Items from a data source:
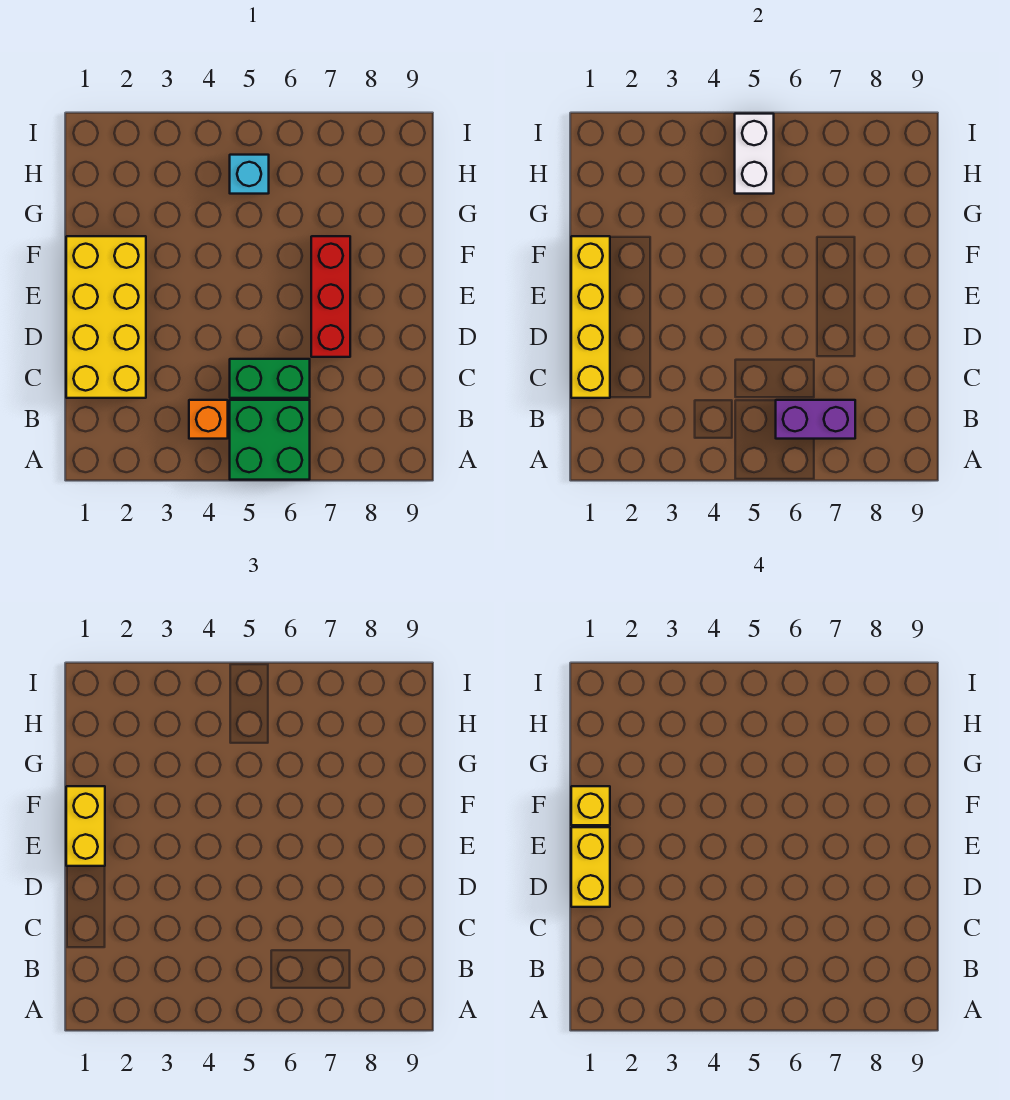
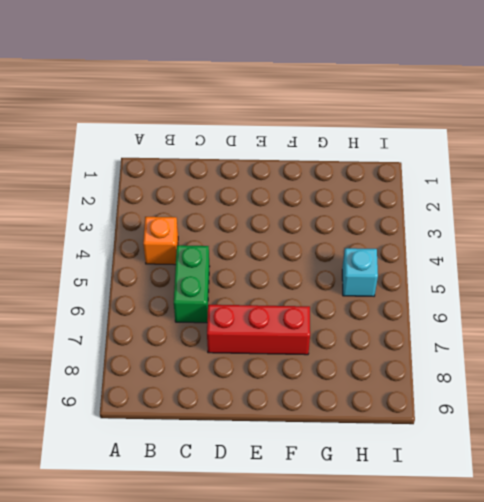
none -> green 2x2 brick [230,400,310,480]
none -> yellow 2x4 brick [66,236,146,398]
none -> purple 1x2 brick [776,400,855,439]

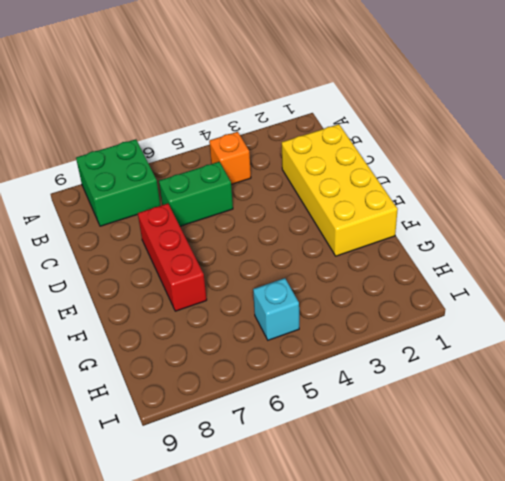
green 2x2 brick [76,139,160,226] -> green 2x2 brick moved to [230,400,310,480]
none -> purple 1x2 brick [776,400,855,439]
none -> yellow 1x4 brick [571,236,610,398]
none -> white 1x2 brick [735,114,774,194]

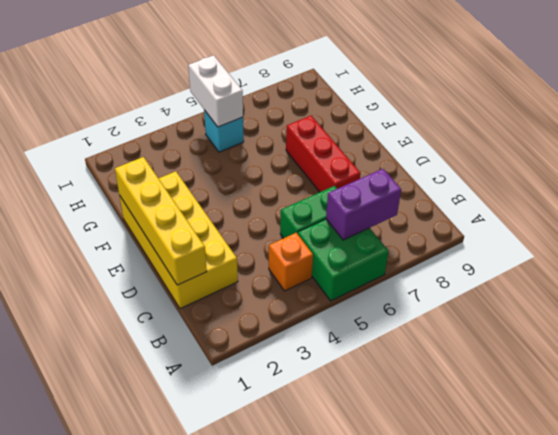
none -> yellow 1x2 brick [66,786,105,866]
none -> yellow 1x2 brick [571,827,610,907]
none -> yellow 1x1 brick [571,786,610,825]

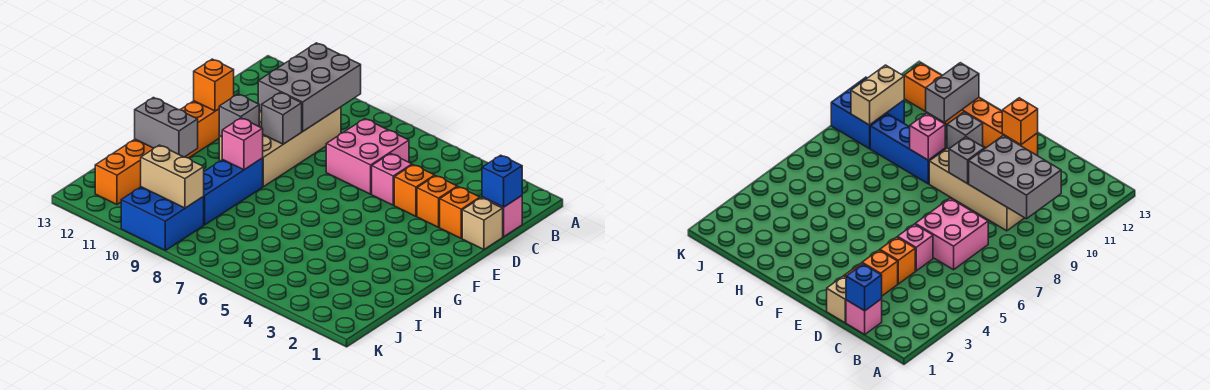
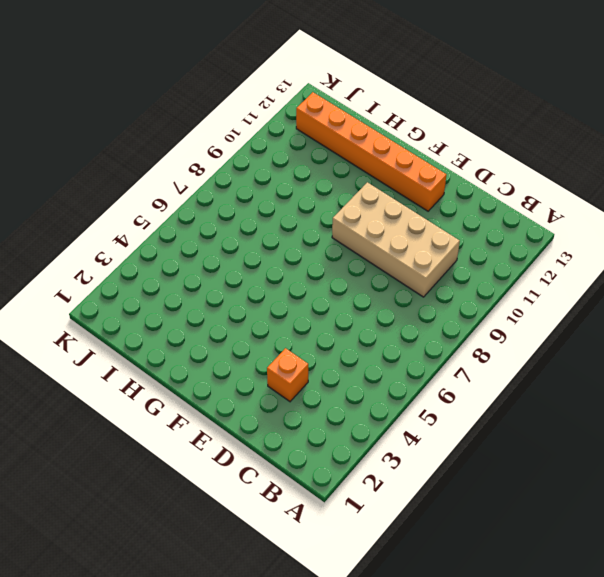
none -> pink 1x1 brick [482,196,522,237]
none -> pink 2x2 brick [326,119,409,194]
none -> tan 1x1 brick [462,198,503,250]

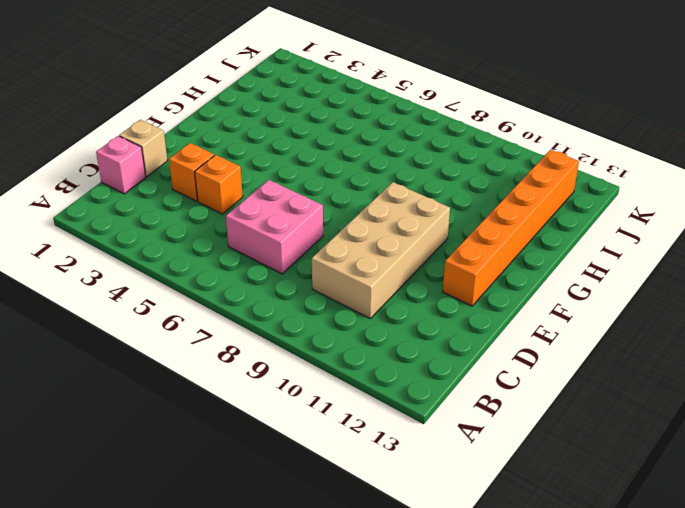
none -> orange 1x1 brick [440,187,480,238]
none -> pink 1x1 brick [372,154,412,205]
none -> blue 1x3 brick [204,158,263,225]

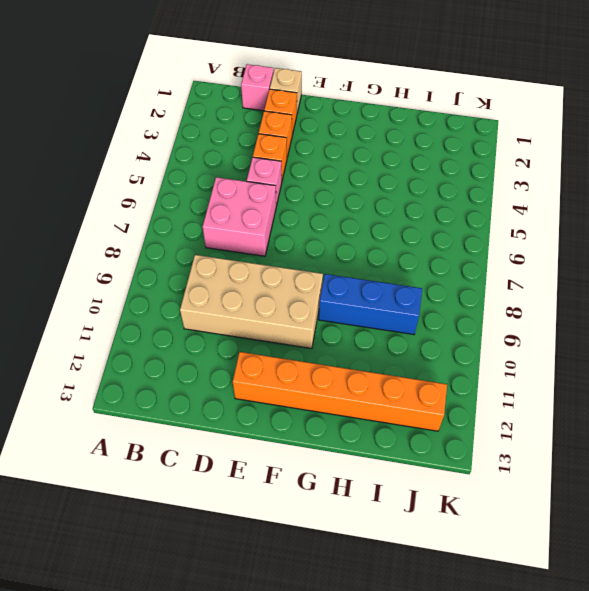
none -> blue 2x2 brick [121,187,204,250]
none -> grey 2x3 brick [258,43,361,132]
none -> blue 1x1 brick [482,155,522,207]

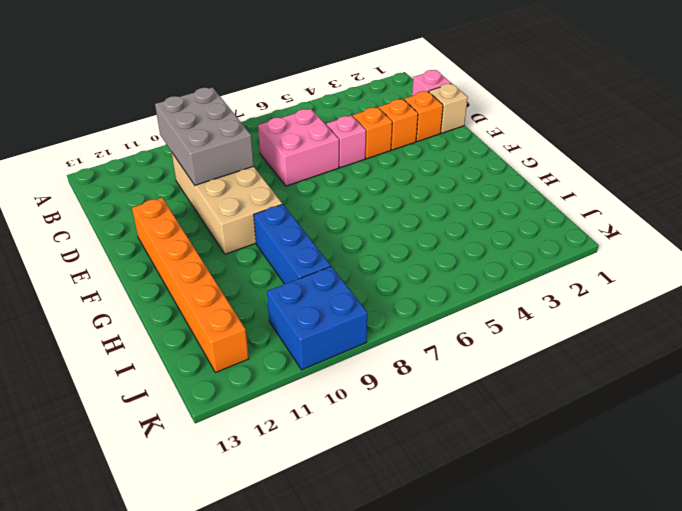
none -> blue 1x1 brick [482,155,522,207]
none -> grey 1x1 brick [262,92,302,144]
none -> orange 1x1 brick [194,59,234,111]

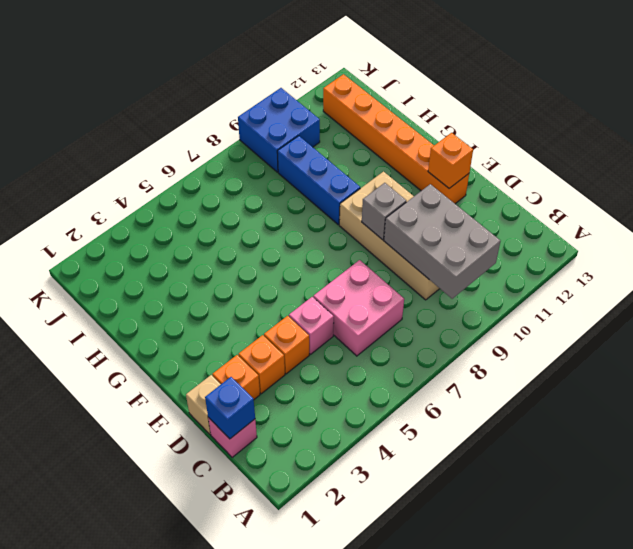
none -> grey 1x1 brick [219,94,259,137]
none -> pink 1x1 brick [222,118,263,170]
none -> grey 1x2 brick [135,98,198,157]

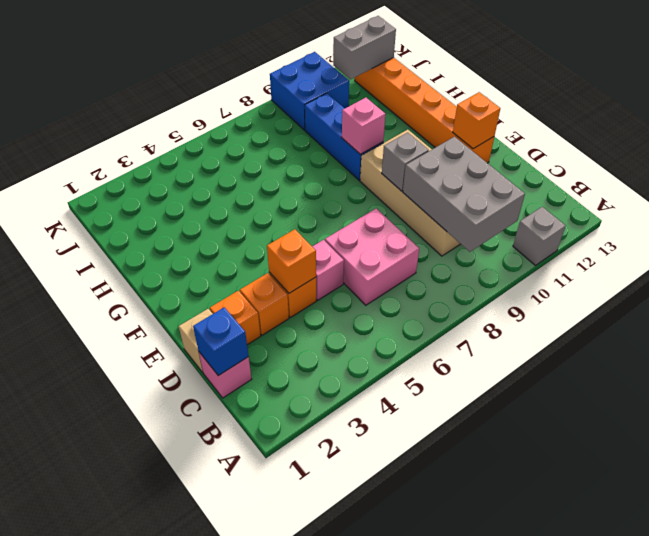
grey 1x1 brick [513,207,566,265] -> grey 1x1 brick moved to [219,94,259,137]
orange 1x1 brick [267,229,316,293] -> none
grey 1x2 brick [333,16,396,79] -> grey 1x2 brick moved to [135,98,198,157]
none -> tan 1x2 brick [141,145,204,208]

Problem to work on: Please copy every entry exactly, without the pictures.

Written response:
none -> green 2x2 brick [230,400,310,480]
none -> yellow 2x4 brick [66,236,146,398]
none -> purple 1x2 brick [776,400,855,439]

green 2x2 brick [76,139,160,226] -> green 2x2 brick moved to [230,400,310,480]
none -> purple 1x2 brick [776,400,855,439]
none -> yellow 1x4 brick [571,236,610,398]
none -> white 1x2 brick [735,114,774,194]

none -> yellow 1x2 brick [66,786,105,866]
none -> yellow 1x2 brick [571,827,610,907]
none -> yellow 1x1 brick [571,786,610,825]

none -> pink 1x1 brick [482,196,522,237]
none -> pink 2x2 brick [326,119,409,194]
none -> tan 1x1 brick [462,198,503,250]

none -> orange 1x1 brick [440,187,480,238]
none -> pink 1x1 brick [372,154,412,205]
none -> blue 1x3 brick [204,158,263,225]

none -> blue 2x2 brick [121,187,204,250]
none -> grey 2x3 brick [258,43,361,132]
none -> blue 1x1 brick [482,155,522,207]

none -> blue 1x1 brick [482,155,522,207]
none -> grey 1x1 brick [262,92,302,144]
none -> orange 1x1 brick [194,59,234,111]

none -> grey 1x1 brick [219,94,259,137]
none -> pink 1x1 brick [222,118,263,170]
none -> grey 1x2 brick [135,98,198,157]

grey 1x1 brick [513,207,566,265] -> grey 1x1 brick moved to [219,94,259,137]
orange 1x1 brick [267,229,316,293] -> none
grey 1x2 brick [333,16,396,79] -> grey 1x2 brick moved to [135,98,198,157]
none -> tan 1x2 brick [141,145,204,208]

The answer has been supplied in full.